Change "jumper" to "sweater" in everything from the start of the records down to the line containing "This screenshot has". Leave the rest of those lines unchanged.

Extracted records:

■ ■ ■

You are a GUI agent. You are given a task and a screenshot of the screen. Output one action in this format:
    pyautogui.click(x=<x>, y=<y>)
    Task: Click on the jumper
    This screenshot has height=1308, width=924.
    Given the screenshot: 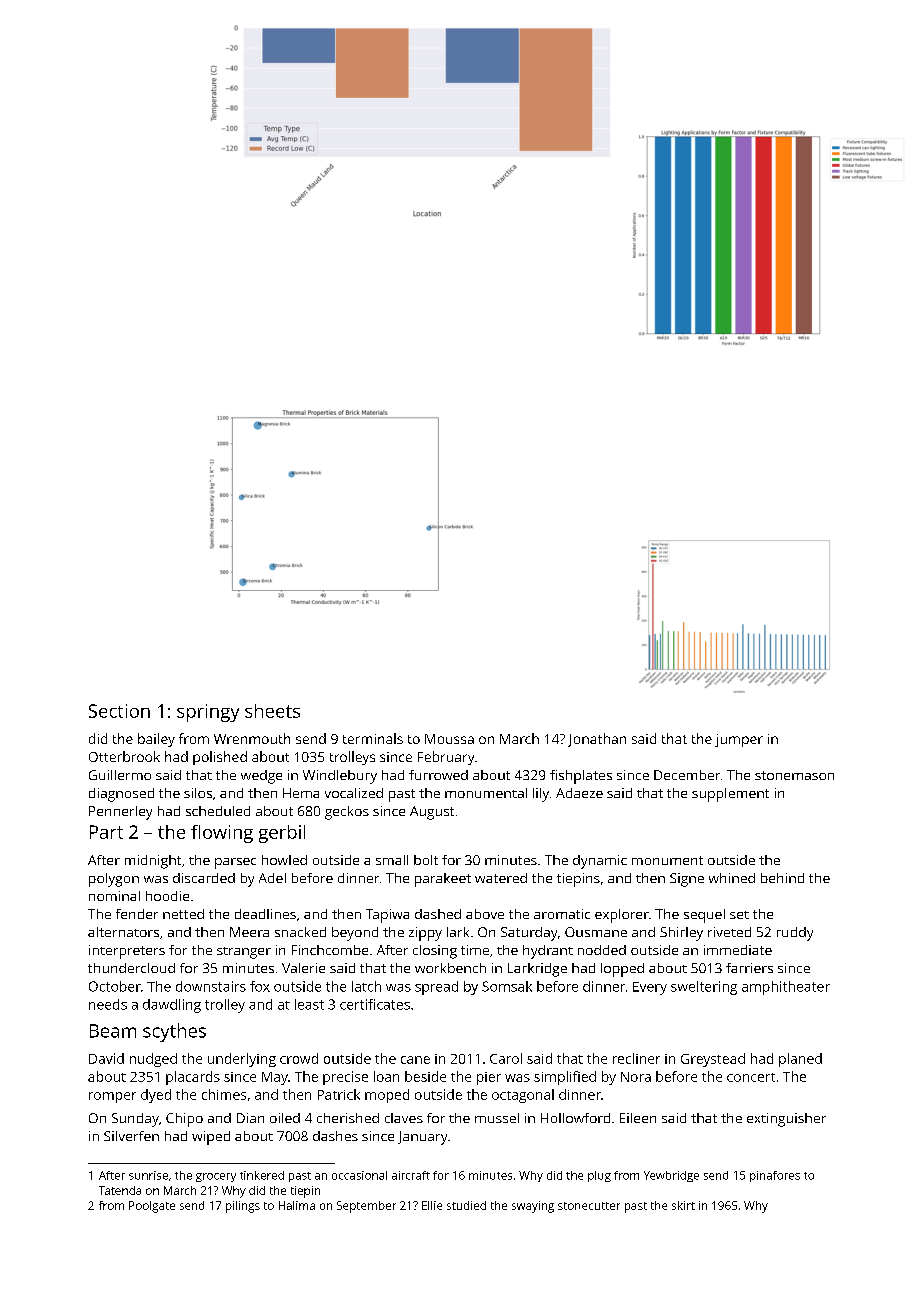 What is the action you would take?
    pyautogui.click(x=739, y=740)
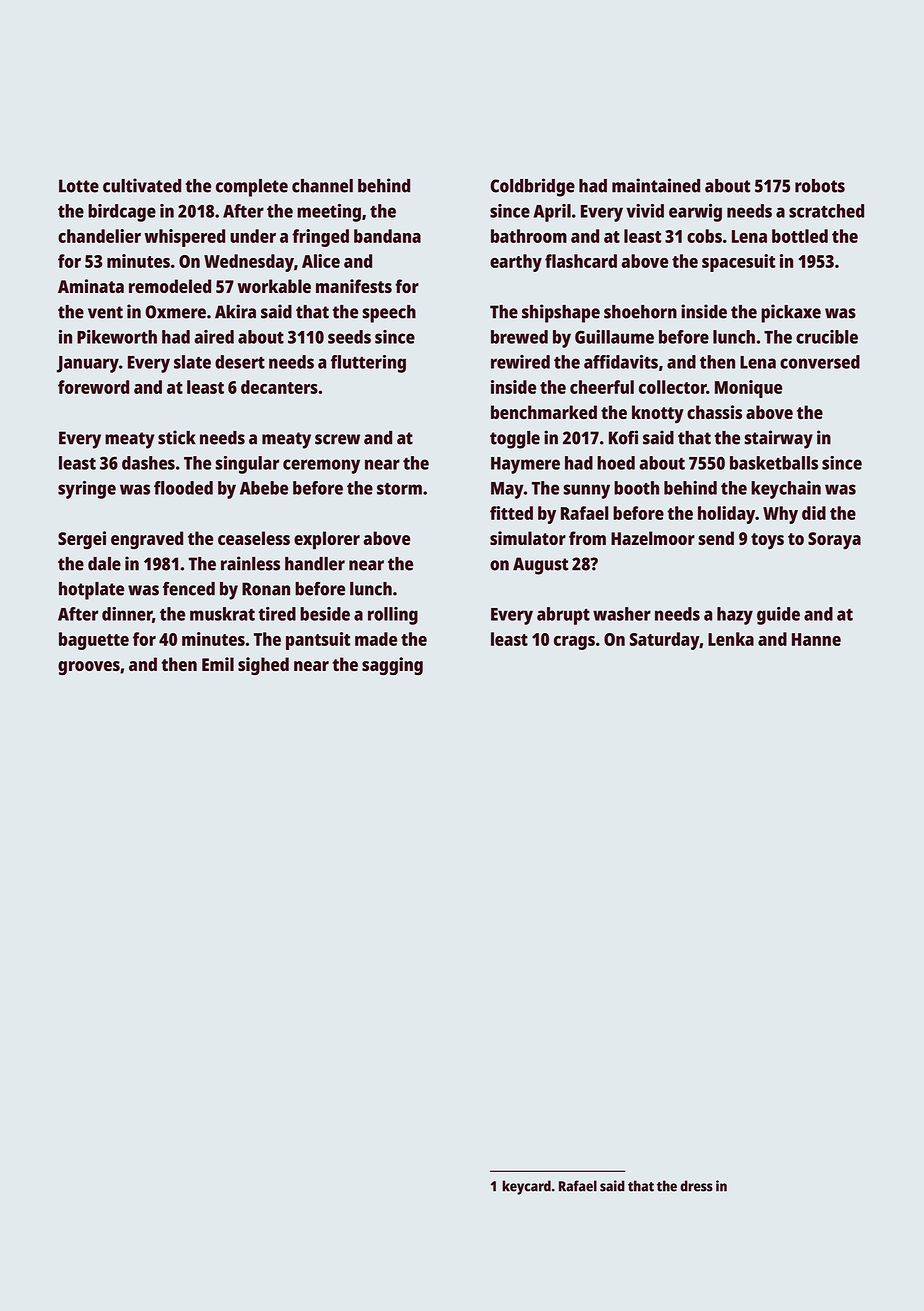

■ ■ ■

## REPLY:
You are a GUI agent. You are given a task and a screenshot of the screen. Output one action in this format:
    pyautogui.click(x=<x>, y=<y>)
    Task: Click on the sweater
    This screenshot has height=1308, width=924.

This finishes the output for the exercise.